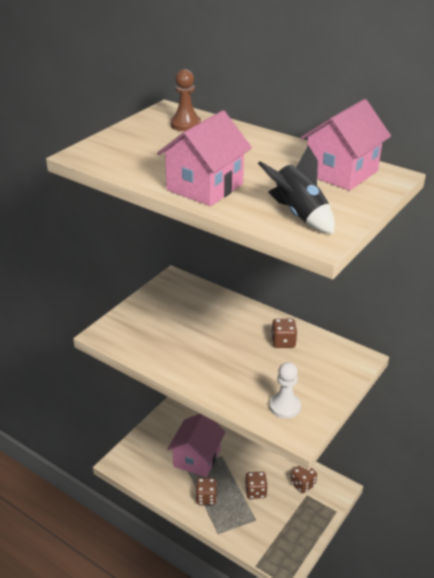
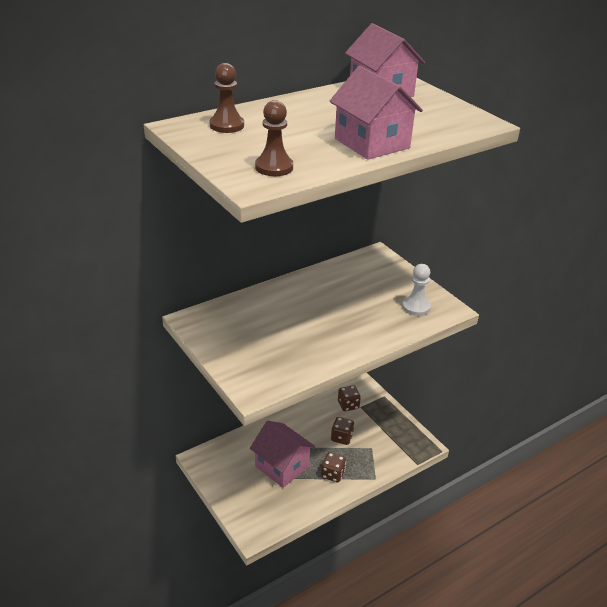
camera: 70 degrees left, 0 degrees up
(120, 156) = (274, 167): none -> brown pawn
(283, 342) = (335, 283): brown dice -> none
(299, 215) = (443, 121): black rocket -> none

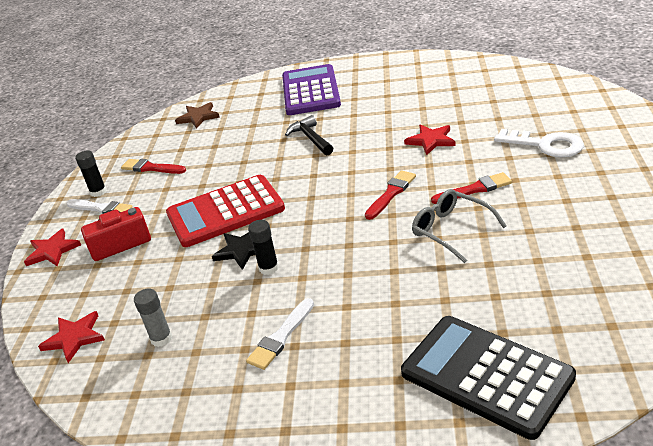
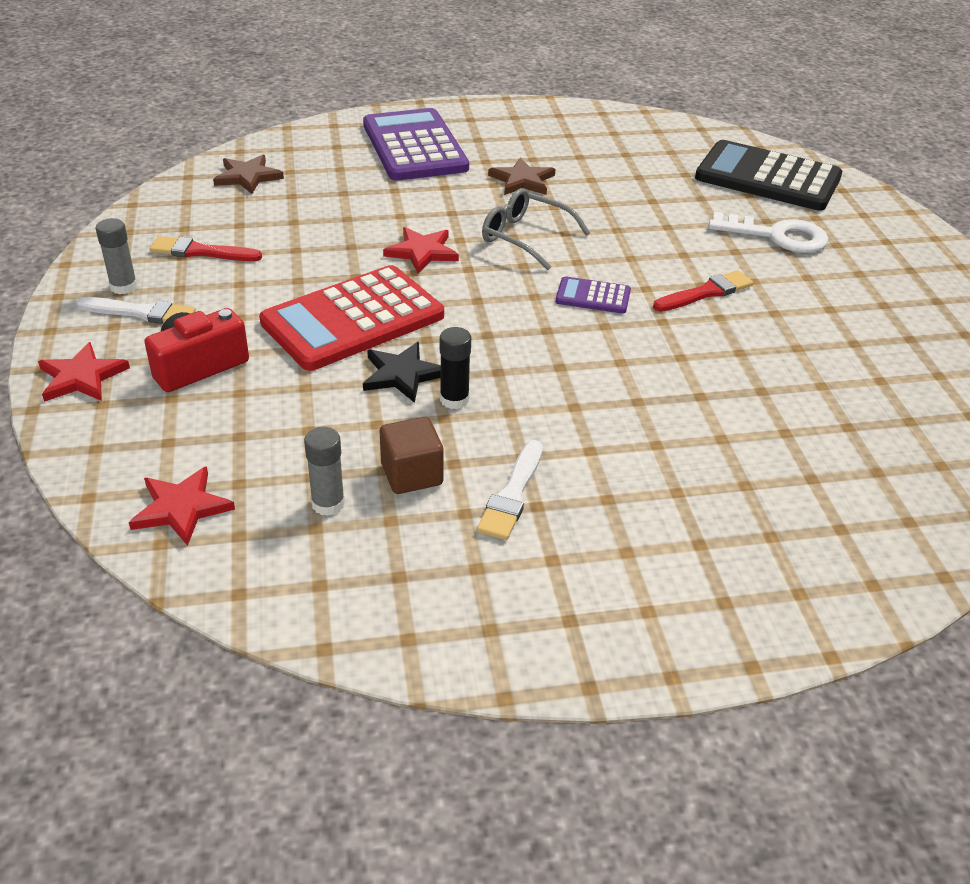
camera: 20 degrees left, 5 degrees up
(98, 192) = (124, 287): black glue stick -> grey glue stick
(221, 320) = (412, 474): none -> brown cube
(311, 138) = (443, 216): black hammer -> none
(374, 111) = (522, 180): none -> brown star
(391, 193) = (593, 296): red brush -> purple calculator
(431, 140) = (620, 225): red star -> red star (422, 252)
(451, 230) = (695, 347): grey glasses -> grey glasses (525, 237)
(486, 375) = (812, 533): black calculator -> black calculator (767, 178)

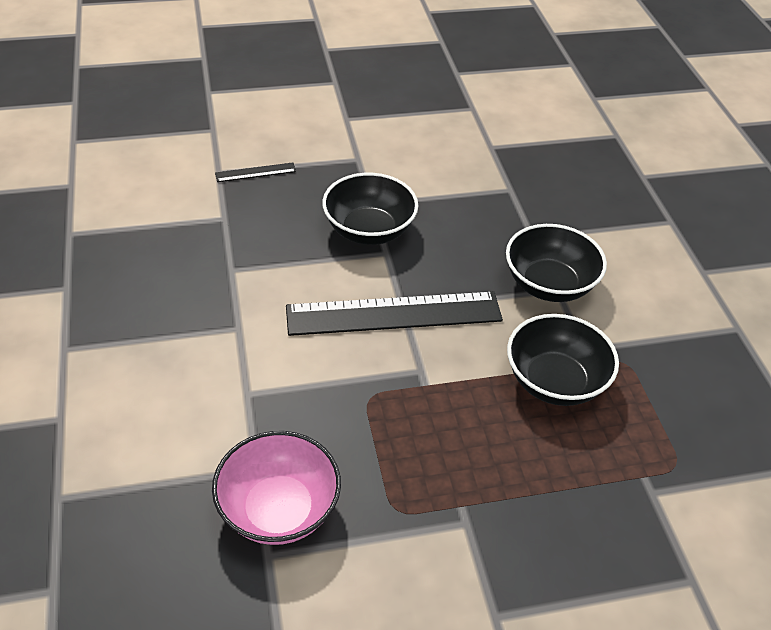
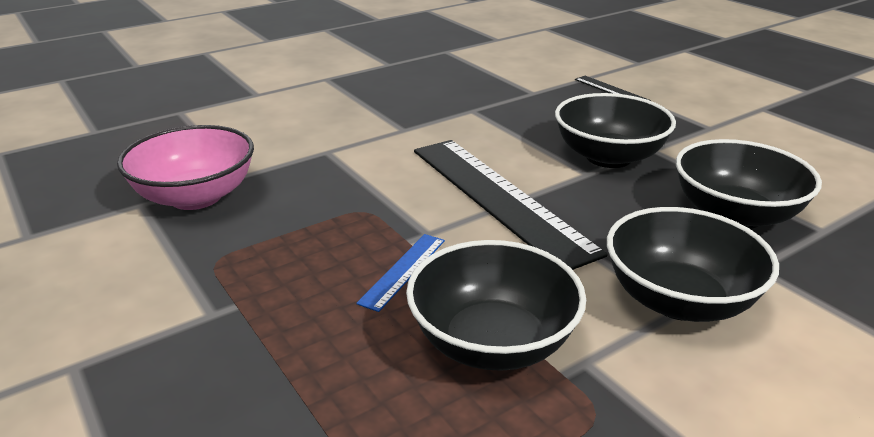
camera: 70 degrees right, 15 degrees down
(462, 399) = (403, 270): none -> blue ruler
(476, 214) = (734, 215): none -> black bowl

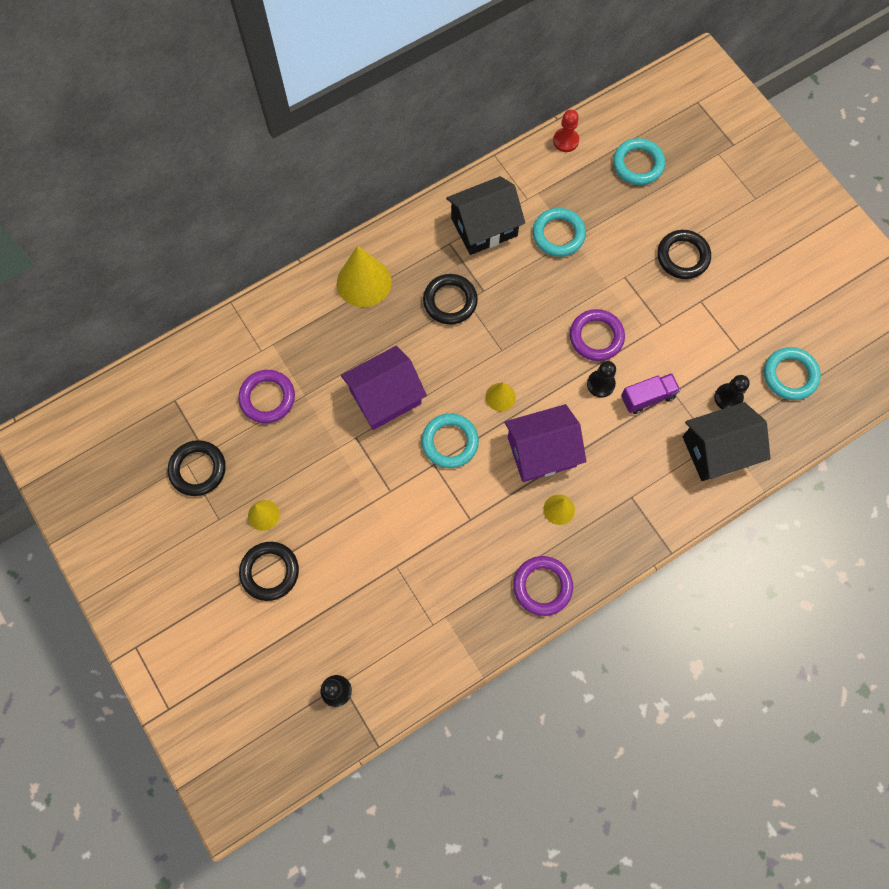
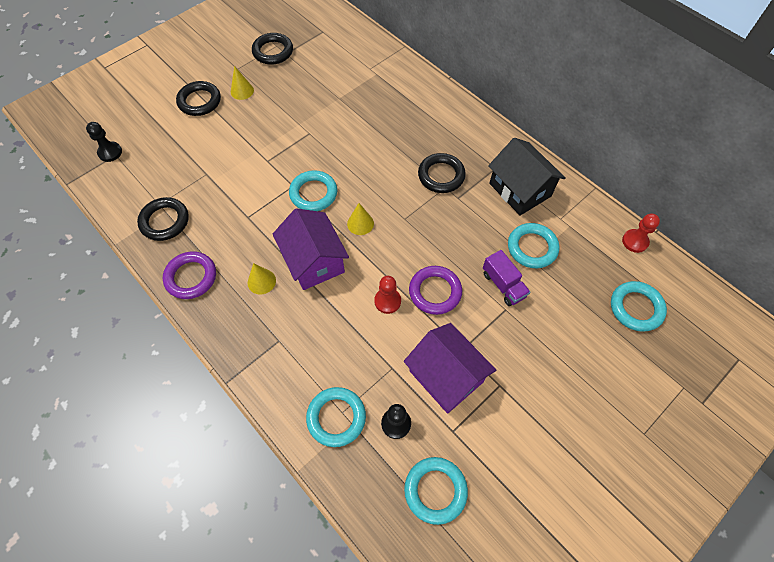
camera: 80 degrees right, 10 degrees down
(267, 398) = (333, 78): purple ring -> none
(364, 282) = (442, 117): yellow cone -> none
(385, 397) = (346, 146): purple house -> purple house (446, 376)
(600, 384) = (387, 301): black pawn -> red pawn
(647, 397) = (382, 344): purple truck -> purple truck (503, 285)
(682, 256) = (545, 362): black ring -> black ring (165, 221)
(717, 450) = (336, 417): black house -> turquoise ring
---*---
* **Work instructions**
All lines from the start of the entries above through the line containing "(221, 320) = (412, 474): none -> brown cube" must be transcribed exactly, both ends included, and no picture may be copied.

* **Exercise response**
camera: 70 degrees left, 0 degrees up
(120, 156) = (274, 167): none -> brown pawn
(283, 342) = (335, 283): brown dice -> none
(299, 215) = (443, 121): black rocket -> none

camera: 20 degrees left, 5 degrees up
(98, 192) = (124, 287): black glue stick -> grey glue stick
(221, 320) = (412, 474): none -> brown cube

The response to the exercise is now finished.